WHAT THE EXERCISE ASKS
Check each line of the listing for the string "MCLR", count the lines that have it, and answer with that number only.

RECORD SET

<<<<

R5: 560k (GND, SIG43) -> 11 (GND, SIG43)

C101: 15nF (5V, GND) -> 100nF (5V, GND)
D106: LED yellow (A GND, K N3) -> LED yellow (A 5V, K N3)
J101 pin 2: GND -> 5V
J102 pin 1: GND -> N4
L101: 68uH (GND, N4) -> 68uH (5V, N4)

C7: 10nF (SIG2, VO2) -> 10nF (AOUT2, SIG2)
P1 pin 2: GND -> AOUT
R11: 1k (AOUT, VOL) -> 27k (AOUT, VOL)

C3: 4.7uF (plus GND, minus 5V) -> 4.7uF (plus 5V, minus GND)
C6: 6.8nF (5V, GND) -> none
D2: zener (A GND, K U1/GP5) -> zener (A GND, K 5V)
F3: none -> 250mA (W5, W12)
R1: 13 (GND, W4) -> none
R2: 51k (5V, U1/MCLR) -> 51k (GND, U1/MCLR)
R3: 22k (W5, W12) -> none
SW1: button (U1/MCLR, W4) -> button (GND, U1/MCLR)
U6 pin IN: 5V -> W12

>>>>

ANSWER SECTION
2